The result should be an exact copy of only the lines from the one holding "(749, 496) = (499, 568): grey" through the last line of the data below, please, without pictures.

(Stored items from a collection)
* * * *
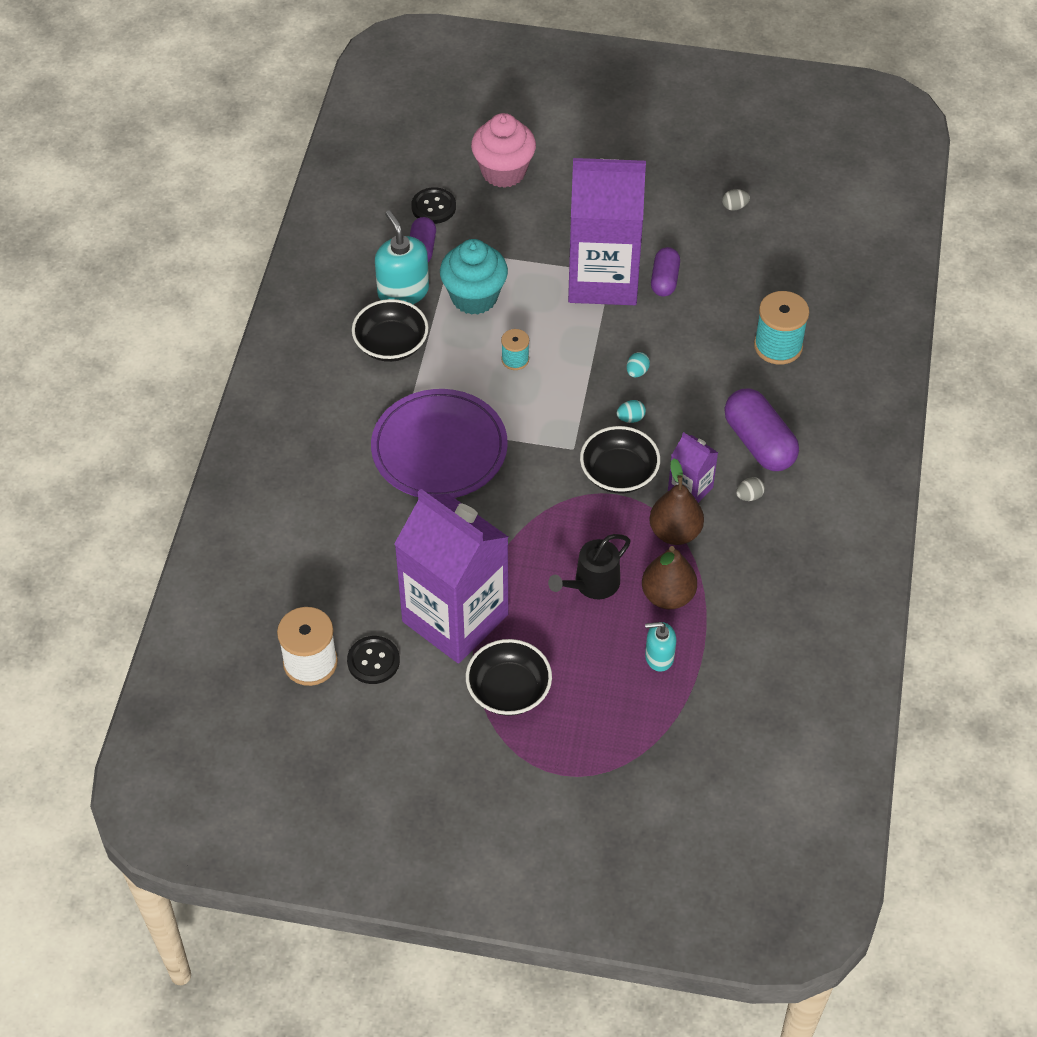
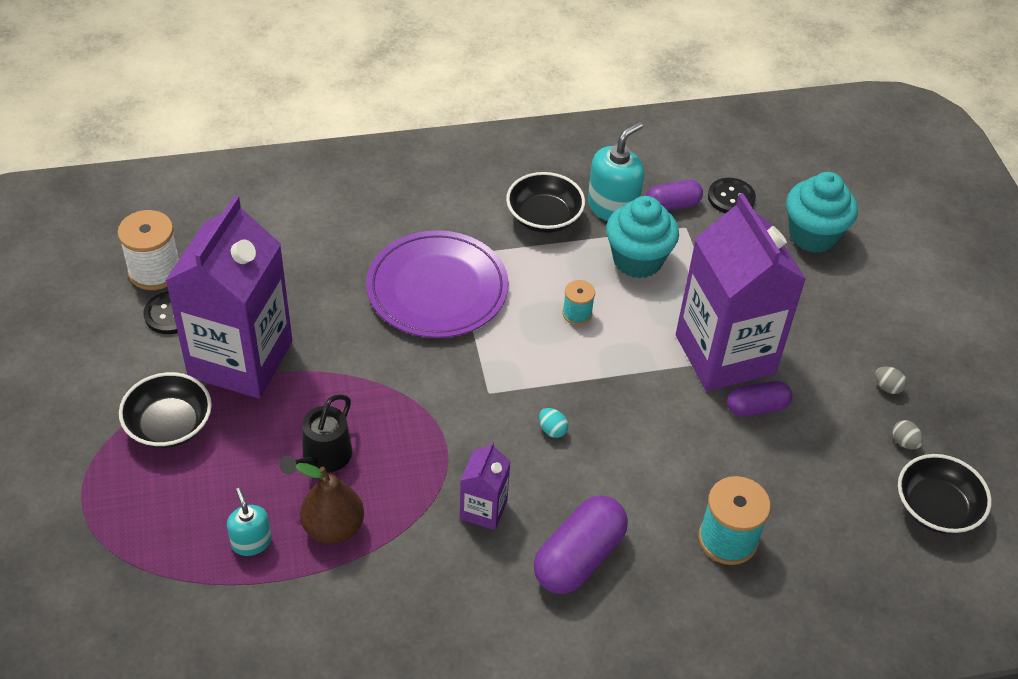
camera: 65 degrees right, 5 degrees down
(503, 172) = (813, 235): pink cupcake -> turquoise cupcake
(592, 584) = (323, 457): black watering can -> black watering can turned 90 degrees counterclockwise
(619, 473) = (475, 440): black bowl -> black bowl (936, 508)
(637, 372) = (617, 418): turquoise egg -> none
(675, 532) = (419, 511): brown pear -> none
(749, 496) = (499, 568): grey egg -> grey egg (887, 387)

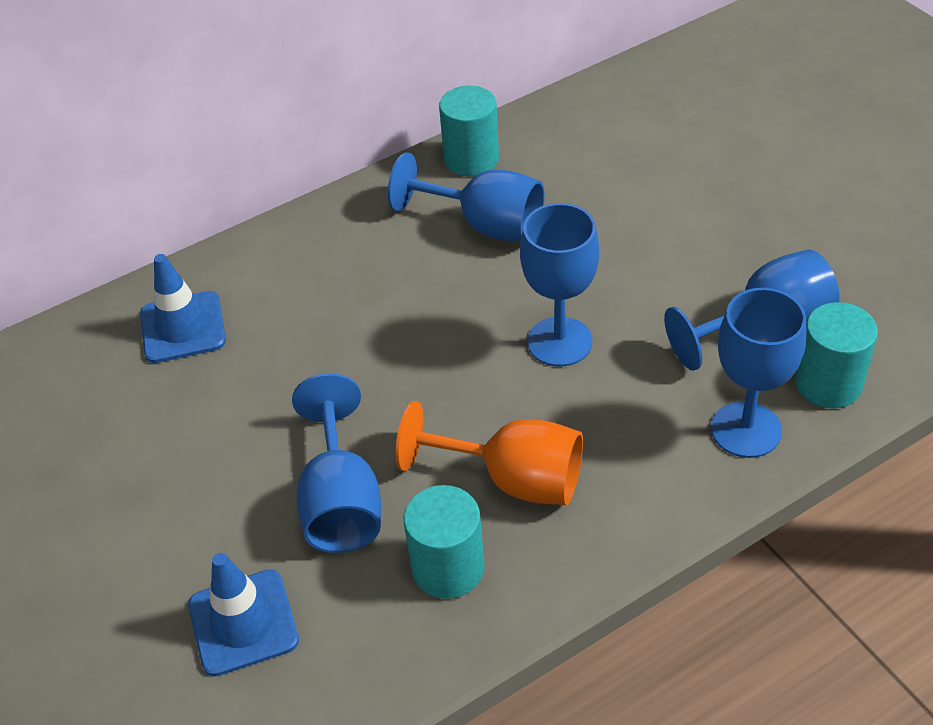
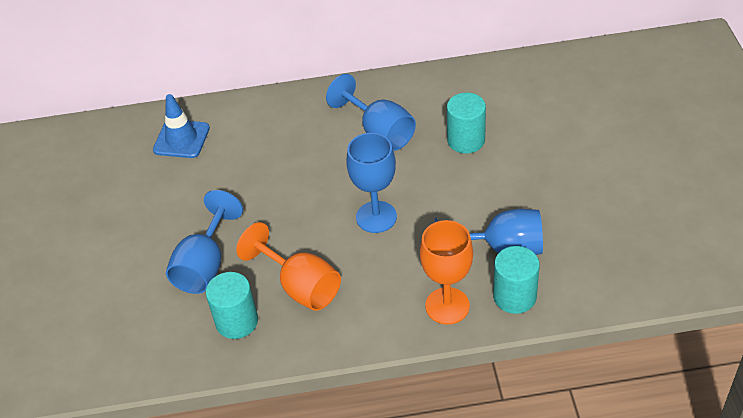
camera: 25 degrees right, 0 degrees up
(243, 622) = (120, 310): blue traffic cone -> none
(471, 159) = (397, 88): turquoise cylinder -> turquoise cylinder (466, 140)
(746, 430) = (447, 306): blue goblet -> orange goblet

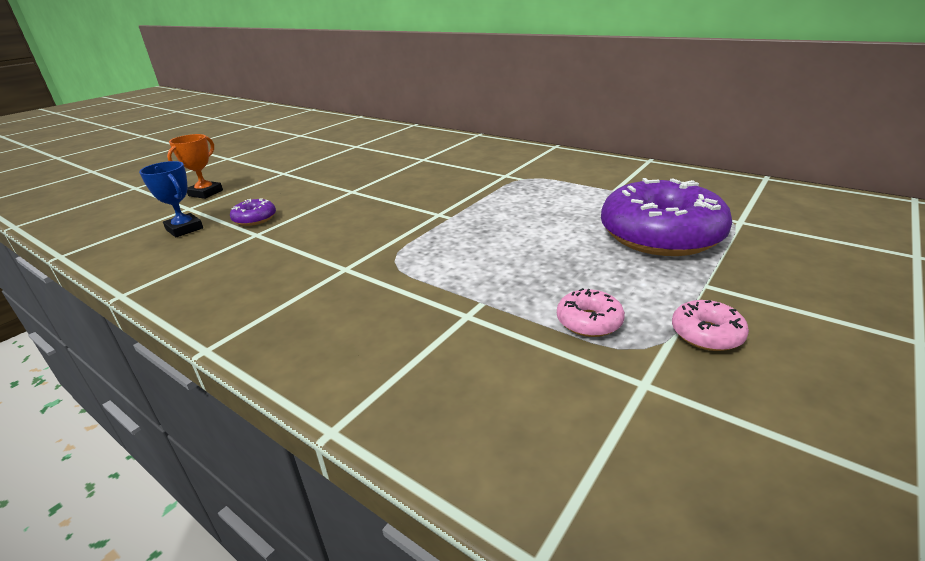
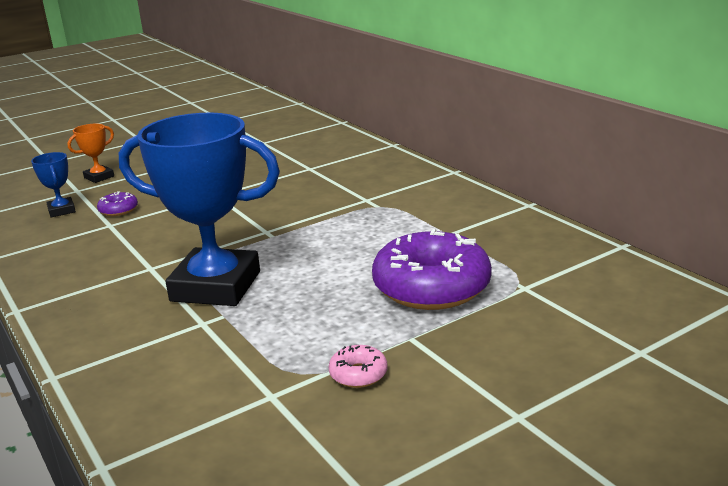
camera: 20 degrees right, 5 degrees down
(441, 273) = (216, 286): none -> blue trophy
(589, 321) = (283, 346): pink donut -> none

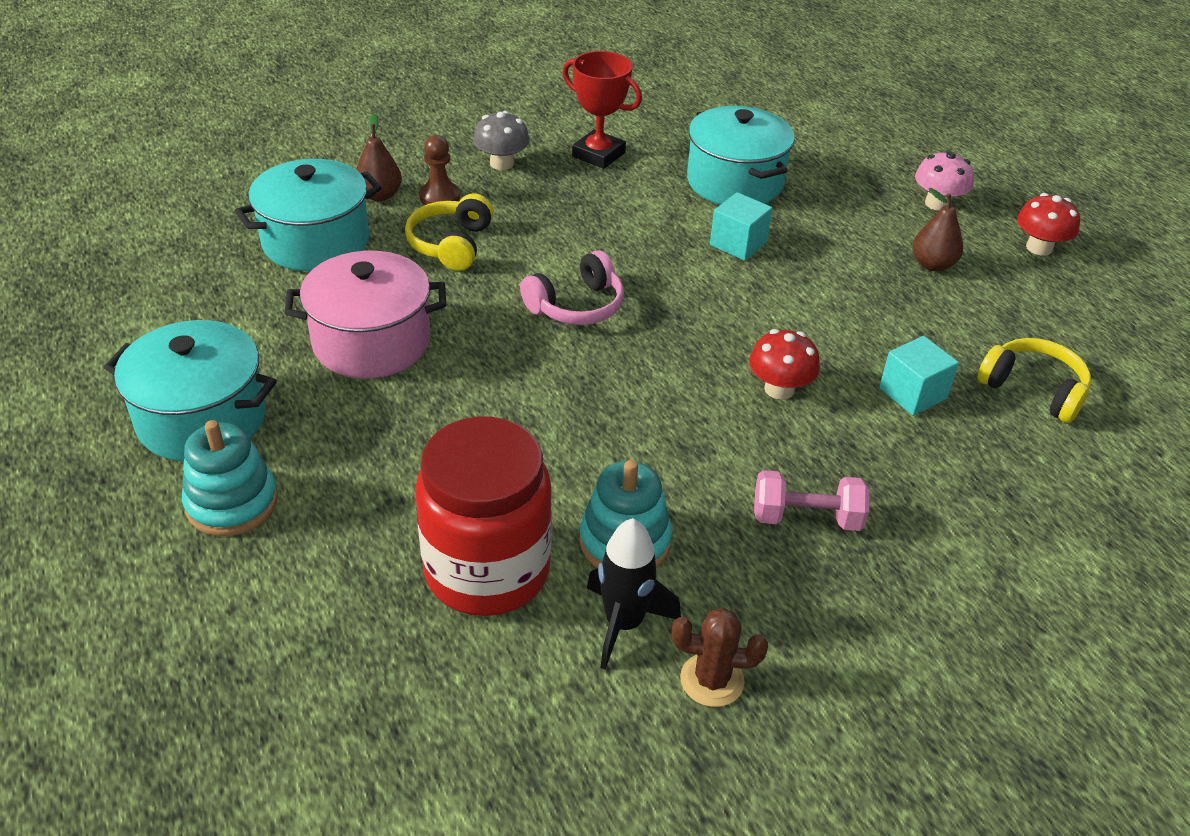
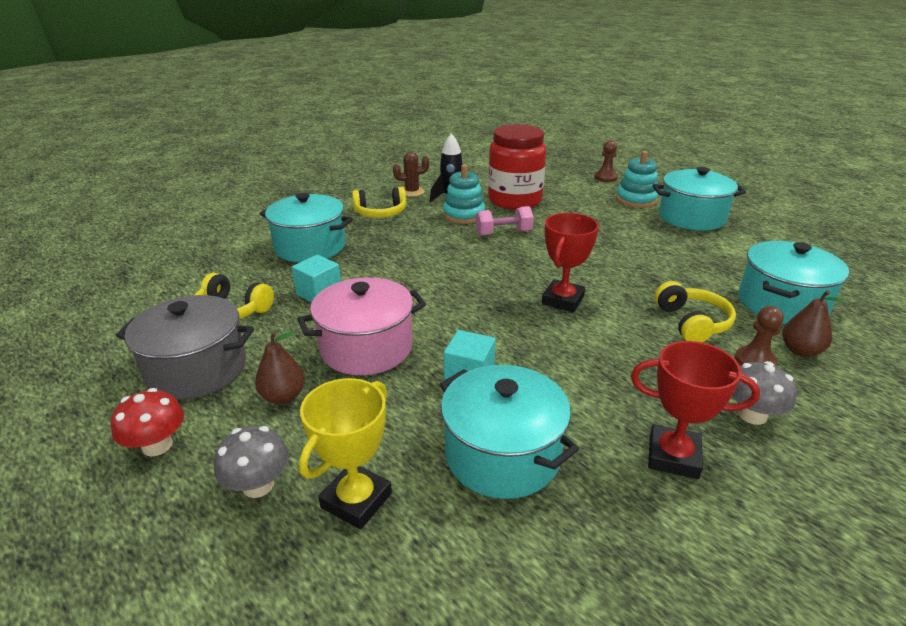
camera: 165 degrees right, 10 degrees down
(196, 617) = (605, 178): none -> brown pawn
(371, 342) = (661, 258): pink pot -> pink pot (366, 348)
(577, 306) = (562, 300): pink headphones -> red trophy
(779, 389) = (407, 280): red mushroom -> none
(802, 596) = (380, 213): none -> yellow headphones
(806, 518) = (382, 234): pink dumbbell -> pink dumbbell (503, 233)
(857, 180) = (356, 500): none -> yellow trophy
(937, 203) = (258, 485): pink mushroom -> grey mushroom
(944, 510) = (310, 247): none -> turquoise pot
(1039, 313) = (197, 369): none -> grey pot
* * * *
Solution:
(749, 496) = (499, 568): grey egg -> grey egg (887, 387)

camera: 25 degrees right, 0 degrees up
(243, 622) = (120, 310): blue traffic cone -> none
(471, 159) = (397, 88): turquoise cylinder -> turquoise cylinder (466, 140)
(746, 430) = (447, 306): blue goblet -> orange goblet

camera: 20 degrees right, 5 degrees down
(441, 273) = (216, 286): none -> blue trophy
(589, 321) = (283, 346): pink donut -> none

camera: 165 degrees right, 10 degrees down
(196, 617) = (605, 178): none -> brown pawn
(371, 342) = (661, 258): pink pot -> pink pot (366, 348)
(577, 306) = (562, 300): pink headphones -> red trophy
(779, 389) = (407, 280): red mushroom -> none
(802, 596) = (380, 213): none -> yellow headphones
(806, 518) = (382, 234): pink dumbbell -> pink dumbbell (503, 233)
(857, 180) = (356, 500): none -> yellow trophy
(937, 203) = (258, 485): pink mushroom -> grey mushroom
(944, 510) = (310, 247): none -> turquoise pot
(1039, 313) = (197, 369): none -> grey pot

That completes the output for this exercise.